### RECORD LIST ###

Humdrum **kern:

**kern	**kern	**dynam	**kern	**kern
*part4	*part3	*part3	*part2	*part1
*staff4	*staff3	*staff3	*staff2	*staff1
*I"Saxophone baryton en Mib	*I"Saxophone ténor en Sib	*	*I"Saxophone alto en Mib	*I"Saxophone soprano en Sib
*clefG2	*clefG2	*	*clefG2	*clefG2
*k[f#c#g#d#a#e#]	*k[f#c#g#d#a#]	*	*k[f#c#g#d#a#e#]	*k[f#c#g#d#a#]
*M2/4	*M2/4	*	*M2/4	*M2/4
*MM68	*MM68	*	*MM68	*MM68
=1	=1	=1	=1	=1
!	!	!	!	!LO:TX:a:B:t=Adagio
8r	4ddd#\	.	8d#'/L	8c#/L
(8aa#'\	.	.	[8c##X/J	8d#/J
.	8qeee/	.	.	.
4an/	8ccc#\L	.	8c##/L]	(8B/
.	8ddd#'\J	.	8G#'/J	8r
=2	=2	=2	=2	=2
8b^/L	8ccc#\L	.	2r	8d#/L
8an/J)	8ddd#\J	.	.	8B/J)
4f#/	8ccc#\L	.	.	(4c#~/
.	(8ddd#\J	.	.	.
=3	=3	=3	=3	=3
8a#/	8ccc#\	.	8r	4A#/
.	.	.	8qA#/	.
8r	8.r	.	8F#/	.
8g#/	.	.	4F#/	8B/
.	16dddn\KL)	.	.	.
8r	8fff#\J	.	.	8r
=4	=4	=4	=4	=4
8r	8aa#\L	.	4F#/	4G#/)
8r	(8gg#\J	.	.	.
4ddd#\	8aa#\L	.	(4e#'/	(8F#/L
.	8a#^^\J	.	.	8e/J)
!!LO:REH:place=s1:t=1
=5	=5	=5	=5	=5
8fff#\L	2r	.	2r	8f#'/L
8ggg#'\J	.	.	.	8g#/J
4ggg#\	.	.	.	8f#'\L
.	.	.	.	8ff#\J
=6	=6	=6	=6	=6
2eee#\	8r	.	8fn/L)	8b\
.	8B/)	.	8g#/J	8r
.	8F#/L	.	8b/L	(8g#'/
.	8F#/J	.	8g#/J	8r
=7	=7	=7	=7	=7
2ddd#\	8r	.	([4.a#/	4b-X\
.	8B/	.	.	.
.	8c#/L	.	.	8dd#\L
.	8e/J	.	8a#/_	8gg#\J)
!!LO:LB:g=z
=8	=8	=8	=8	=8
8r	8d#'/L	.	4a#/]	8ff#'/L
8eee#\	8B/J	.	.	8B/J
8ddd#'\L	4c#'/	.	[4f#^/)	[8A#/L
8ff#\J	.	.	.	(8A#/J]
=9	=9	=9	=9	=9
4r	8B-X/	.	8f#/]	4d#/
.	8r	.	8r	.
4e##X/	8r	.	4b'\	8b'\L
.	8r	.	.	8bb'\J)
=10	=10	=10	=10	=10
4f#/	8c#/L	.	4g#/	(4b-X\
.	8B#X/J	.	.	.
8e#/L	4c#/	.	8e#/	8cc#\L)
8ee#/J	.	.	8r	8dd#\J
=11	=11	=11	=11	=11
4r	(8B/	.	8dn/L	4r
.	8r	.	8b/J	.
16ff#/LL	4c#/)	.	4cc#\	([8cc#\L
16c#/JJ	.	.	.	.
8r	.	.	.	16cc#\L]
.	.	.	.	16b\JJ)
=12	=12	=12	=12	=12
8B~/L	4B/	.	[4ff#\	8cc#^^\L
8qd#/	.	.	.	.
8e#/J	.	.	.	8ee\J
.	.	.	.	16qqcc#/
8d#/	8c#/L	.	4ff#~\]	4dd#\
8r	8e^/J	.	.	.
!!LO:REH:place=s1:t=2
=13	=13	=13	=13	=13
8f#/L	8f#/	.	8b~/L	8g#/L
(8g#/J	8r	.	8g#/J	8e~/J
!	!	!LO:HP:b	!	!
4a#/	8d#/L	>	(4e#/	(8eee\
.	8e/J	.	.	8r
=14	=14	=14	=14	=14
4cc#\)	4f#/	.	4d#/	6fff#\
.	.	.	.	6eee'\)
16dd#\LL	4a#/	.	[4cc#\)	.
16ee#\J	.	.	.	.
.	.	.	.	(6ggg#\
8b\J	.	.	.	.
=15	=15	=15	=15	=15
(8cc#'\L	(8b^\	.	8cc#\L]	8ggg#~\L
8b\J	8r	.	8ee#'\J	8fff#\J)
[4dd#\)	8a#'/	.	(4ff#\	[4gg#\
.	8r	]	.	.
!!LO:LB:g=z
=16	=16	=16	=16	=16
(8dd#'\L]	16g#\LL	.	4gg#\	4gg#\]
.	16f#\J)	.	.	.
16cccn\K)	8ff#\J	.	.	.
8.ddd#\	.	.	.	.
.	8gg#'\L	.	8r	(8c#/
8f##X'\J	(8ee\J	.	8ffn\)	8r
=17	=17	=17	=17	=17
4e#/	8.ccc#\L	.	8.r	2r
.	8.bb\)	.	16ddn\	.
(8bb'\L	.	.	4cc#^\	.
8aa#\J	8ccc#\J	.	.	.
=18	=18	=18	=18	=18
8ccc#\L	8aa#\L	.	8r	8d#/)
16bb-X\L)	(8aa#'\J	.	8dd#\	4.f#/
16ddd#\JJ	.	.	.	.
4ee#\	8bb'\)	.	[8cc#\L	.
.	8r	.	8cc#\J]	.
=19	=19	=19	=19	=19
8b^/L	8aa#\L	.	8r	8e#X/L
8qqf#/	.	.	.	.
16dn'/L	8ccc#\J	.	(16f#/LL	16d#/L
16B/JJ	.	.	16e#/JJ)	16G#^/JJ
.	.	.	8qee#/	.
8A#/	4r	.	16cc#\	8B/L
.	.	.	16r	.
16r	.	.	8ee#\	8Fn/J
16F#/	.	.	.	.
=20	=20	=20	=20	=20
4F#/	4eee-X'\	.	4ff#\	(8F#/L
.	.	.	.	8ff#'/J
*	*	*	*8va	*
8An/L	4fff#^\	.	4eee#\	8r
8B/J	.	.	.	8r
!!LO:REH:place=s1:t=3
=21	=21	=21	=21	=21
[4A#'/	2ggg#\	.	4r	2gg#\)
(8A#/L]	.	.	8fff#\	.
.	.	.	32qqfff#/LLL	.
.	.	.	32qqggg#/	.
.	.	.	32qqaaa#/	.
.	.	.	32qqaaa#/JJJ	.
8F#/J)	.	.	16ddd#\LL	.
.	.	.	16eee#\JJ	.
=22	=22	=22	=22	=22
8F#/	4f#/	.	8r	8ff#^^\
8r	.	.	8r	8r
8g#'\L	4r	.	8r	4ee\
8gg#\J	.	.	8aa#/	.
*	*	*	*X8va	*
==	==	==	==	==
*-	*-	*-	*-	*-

###

*GOAL:* Please find each line in the records above that contains the string "kern", and copy every such line out.

*FULL SOLUTION:*
Humdrum **kern:
**kern	**kern	**dynam	**kern	**kern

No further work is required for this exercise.